**Problem to work on**
Copy each record below faithfully, leaving out images.

**Stored dataset items**
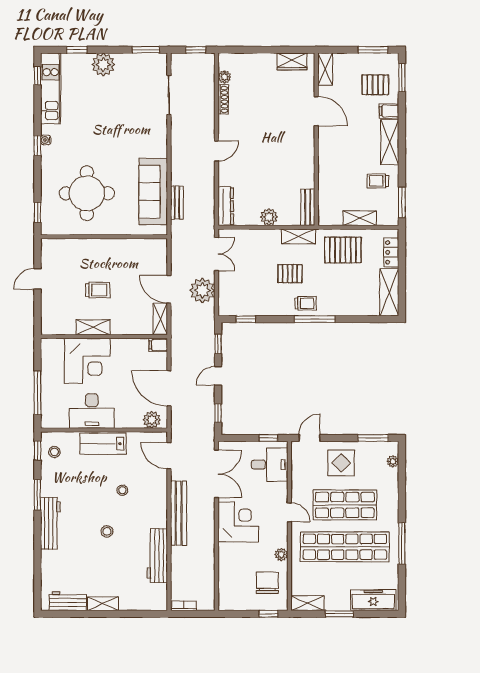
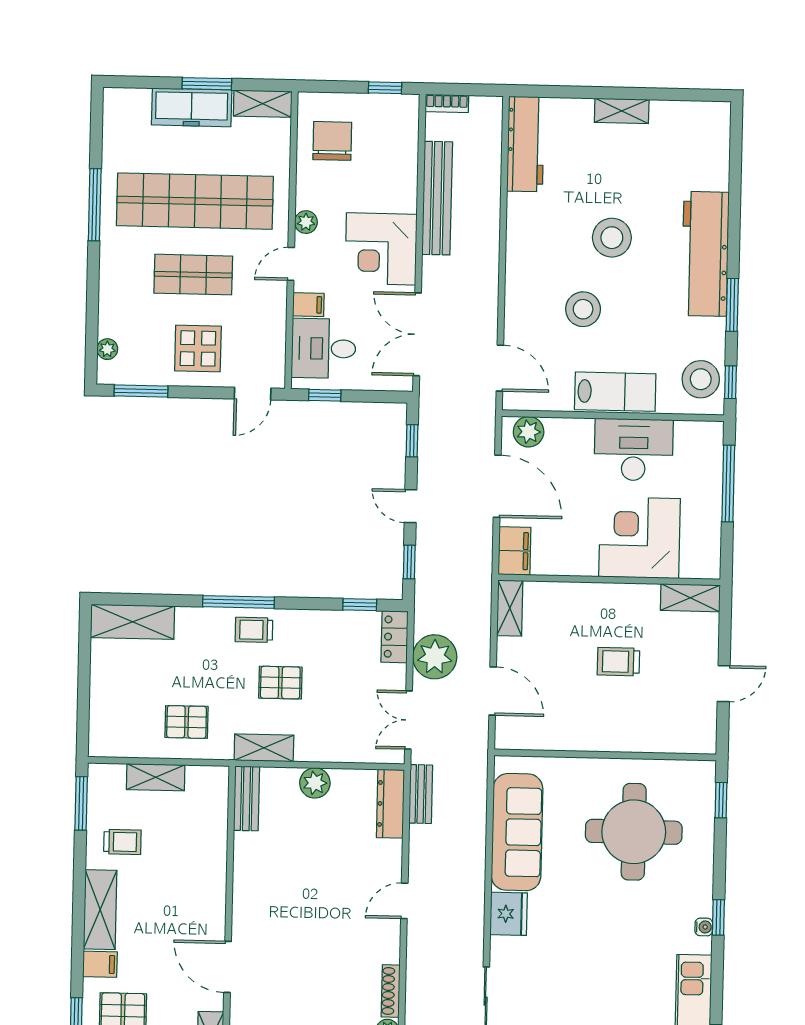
fridge: (157, 145) -> (509, 914), added
bench: (177, 203) -> (421, 794), moved
pallet: (343, 250) -> (187, 722), width x0.67, depth x0.71
locker: (391, 252) -> (395, 637), moved, turned 180
door: (169, 289) -> (493, 691), moved
shelving: (389, 292) -> (133, 622), moved, turned 90
shelving: (93, 327) -> (690, 598), moved
filing cabinet: (158, 345) -> (514, 551), width x2.00
door: (218, 376) -> (411, 506), swing flipped
stool: (54, 452) -> (701, 379), width x1.89, depth x1.89
filing cabinet: (279, 489) -> (308, 305), added
stool: (122, 490) -> (583, 309), width x1.89, depth x1.89
shop shelf: (345, 505) -> (193, 275), width x0.70, depth x0.74
door: (289, 512) -> (291, 264), hinge flipped
bench: (179, 513) -> (437, 198), moved
workbench: (50, 523) -> (705, 254), width x1.36, depth x1.32
stool: (107, 531) -> (612, 238), width x1.89, depth x1.89
plant: (281, 555) -> (306, 222), moved
workbench: (157, 556) -> (526, 144), moved
chair: (267, 583) -> (332, 141), turned 180
freezer: (373, 600) -> (192, 107), moved
workbench: (68, 601) -> (683, 117), removed
bookcase: (184, 606) -> (447, 103), moved
window: (268, 614) -> (385, 88), moved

**Response box**
fridge: (157, 145) -> (509, 914), added
bench: (177, 203) -> (421, 794), moved
pallet: (343, 250) -> (187, 722), width x0.67, depth x0.71
locker: (391, 252) -> (395, 637), moved, turned 180
door: (169, 289) -> (493, 691), moved
shelving: (389, 292) -> (133, 622), moved, turned 90
shelving: (93, 327) -> (690, 598), moved
filing cabinet: (158, 345) -> (514, 551), width x2.00
door: (218, 376) -> (411, 506), swing flipped
stool: (54, 452) -> (701, 379), width x1.89, depth x1.89
filing cabinet: (279, 489) -> (308, 305), added
stool: (122, 490) -> (583, 309), width x1.89, depth x1.89
shop shelf: (345, 505) -> (193, 275), width x0.70, depth x0.74
door: (289, 512) -> (291, 264), hinge flipped
bench: (179, 513) -> (437, 198), moved
workbench: (50, 523) -> (705, 254), width x1.36, depth x1.32
stool: (107, 531) -> (612, 238), width x1.89, depth x1.89
plant: (281, 555) -> (306, 222), moved
workbench: (157, 556) -> (526, 144), moved
chair: (267, 583) -> (332, 141), turned 180
freezer: (373, 600) -> (192, 107), moved
workbench: (68, 601) -> (683, 117), removed
bookcase: (184, 606) -> (447, 103), moved
window: (268, 614) -> (385, 88), moved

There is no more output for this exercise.